───── The records ─────

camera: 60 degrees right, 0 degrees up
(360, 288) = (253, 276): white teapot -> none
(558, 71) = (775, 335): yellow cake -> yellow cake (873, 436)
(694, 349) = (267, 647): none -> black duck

─────
───── The records ─────

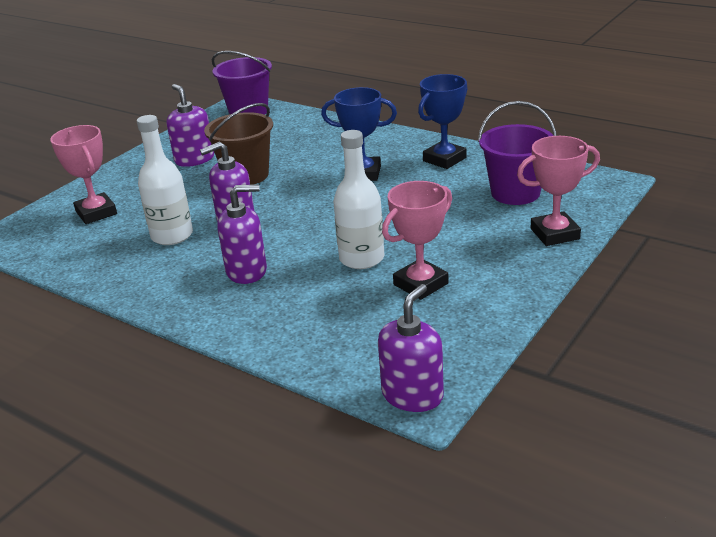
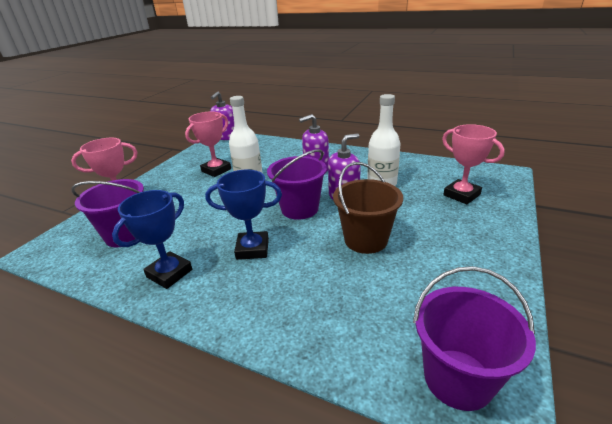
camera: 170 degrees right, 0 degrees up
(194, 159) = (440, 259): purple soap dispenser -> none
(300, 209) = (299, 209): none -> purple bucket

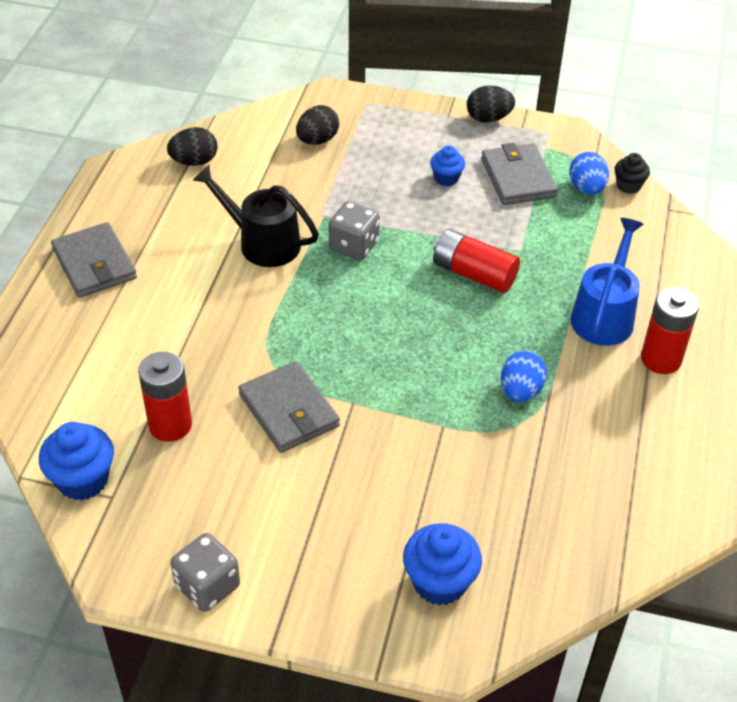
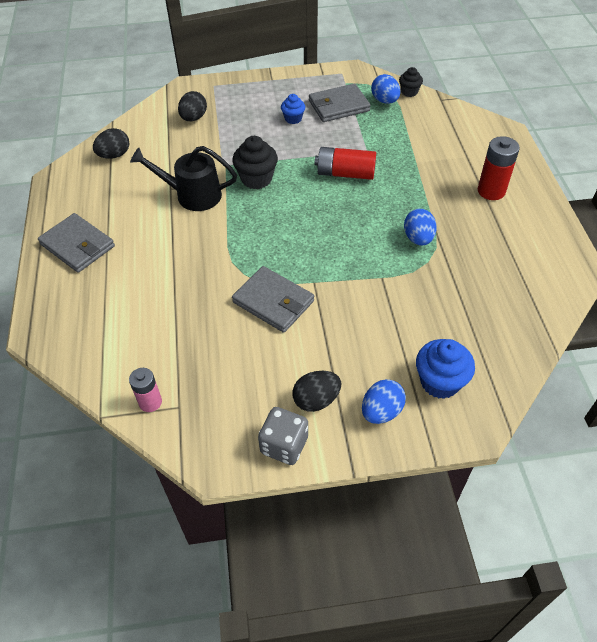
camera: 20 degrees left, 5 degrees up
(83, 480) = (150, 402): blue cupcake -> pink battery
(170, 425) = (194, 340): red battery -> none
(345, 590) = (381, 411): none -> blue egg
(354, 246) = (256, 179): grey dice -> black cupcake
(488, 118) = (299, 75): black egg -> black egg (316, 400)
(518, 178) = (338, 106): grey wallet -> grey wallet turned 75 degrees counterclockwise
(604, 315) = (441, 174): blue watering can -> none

─────

== Task to complete ==
Each line containing "cupcake" belongs in the answer; pick these out of the material and copy them.

== Reply ==
(83, 480) = (150, 402): blue cupcake -> pink battery
(354, 246) = (256, 179): grey dice -> black cupcake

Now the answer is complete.